Aim of the task — Which lines contain the word "Asian"? Pull out each of them and copy it in full.
★ ★ ★ ★
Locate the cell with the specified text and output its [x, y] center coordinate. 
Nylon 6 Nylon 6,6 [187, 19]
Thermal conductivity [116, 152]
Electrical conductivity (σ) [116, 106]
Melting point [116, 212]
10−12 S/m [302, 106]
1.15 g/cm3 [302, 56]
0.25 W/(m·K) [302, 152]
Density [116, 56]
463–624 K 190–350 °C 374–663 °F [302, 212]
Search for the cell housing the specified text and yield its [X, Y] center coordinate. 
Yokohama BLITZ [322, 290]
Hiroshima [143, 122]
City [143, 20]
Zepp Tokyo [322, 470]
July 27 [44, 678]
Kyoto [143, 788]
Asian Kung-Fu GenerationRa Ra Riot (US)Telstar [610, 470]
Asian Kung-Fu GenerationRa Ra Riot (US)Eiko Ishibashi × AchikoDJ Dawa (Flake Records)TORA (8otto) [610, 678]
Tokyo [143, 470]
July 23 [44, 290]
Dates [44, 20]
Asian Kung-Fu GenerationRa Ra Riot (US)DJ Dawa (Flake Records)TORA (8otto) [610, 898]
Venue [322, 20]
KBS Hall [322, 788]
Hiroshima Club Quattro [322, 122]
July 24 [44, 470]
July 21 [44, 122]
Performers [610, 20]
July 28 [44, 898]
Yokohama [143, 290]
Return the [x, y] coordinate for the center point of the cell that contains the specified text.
★ ★ ★ ★
Response to the exercise —
Asian Kung-Fu GenerationRa Ra Riot (US)Telstar [610, 470]
Asian Kung-Fu GenerationRa Ra Riot (US)Eiko Ishibashi × AchikoDJ Dawa (Flake Records)TORA (8otto) [610, 678]
Asian Kung-Fu GenerationRa Ra Riot (US)DJ Dawa (Flake Records)TORA (8otto) [610, 898]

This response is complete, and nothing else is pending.